● Supplied material:
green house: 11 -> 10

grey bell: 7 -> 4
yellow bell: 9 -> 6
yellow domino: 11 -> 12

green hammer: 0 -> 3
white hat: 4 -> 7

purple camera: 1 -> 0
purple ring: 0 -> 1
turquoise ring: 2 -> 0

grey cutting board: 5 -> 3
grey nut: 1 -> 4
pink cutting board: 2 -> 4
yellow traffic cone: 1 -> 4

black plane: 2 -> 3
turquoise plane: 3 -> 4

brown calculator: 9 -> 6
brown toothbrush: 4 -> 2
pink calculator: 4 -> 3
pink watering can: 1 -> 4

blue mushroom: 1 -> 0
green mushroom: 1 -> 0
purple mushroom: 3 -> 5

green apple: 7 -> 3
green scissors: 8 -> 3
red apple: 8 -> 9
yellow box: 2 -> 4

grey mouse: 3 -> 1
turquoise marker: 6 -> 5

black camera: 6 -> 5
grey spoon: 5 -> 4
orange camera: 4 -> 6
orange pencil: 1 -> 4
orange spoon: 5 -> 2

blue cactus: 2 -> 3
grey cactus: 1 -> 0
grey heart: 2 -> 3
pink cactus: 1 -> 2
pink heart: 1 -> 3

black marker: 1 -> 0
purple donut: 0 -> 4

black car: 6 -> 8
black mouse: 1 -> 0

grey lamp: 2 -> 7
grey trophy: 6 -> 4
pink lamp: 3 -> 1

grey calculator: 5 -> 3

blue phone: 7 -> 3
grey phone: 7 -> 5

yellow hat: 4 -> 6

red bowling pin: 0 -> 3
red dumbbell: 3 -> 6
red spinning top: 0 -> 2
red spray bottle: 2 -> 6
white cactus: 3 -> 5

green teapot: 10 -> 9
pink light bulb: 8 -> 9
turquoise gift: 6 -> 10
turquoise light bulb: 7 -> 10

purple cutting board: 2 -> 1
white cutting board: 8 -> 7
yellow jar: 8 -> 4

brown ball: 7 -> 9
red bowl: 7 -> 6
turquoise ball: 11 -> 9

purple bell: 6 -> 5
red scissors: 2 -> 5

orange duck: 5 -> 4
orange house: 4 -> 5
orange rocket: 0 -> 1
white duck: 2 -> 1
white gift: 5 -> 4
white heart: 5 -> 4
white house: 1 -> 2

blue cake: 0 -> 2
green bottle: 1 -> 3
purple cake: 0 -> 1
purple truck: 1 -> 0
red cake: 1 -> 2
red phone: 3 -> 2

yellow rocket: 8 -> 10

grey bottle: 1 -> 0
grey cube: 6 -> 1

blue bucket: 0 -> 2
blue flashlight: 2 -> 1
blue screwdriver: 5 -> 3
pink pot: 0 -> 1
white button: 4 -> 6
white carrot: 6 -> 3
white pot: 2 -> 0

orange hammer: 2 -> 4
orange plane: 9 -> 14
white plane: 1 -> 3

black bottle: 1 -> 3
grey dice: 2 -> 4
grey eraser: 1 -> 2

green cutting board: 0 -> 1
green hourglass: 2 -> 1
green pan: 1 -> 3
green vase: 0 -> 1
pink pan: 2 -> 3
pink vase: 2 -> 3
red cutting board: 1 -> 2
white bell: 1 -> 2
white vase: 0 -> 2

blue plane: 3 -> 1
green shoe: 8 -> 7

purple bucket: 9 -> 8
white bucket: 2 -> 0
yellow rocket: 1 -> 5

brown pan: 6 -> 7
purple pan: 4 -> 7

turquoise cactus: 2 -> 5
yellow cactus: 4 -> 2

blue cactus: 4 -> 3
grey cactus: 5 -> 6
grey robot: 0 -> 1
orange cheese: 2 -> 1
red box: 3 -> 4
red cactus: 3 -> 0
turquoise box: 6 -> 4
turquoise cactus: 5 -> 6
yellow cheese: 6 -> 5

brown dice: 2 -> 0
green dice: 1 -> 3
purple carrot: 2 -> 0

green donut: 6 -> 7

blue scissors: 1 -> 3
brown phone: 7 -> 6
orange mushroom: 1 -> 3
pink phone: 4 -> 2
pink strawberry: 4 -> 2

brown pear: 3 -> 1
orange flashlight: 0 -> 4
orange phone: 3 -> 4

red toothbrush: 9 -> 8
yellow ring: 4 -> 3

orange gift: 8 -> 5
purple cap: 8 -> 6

● Request: Copy every line that contains "camera" from the listing above.

● Result of the exercise:
purple camera: 1 -> 0
black camera: 6 -> 5
orange camera: 4 -> 6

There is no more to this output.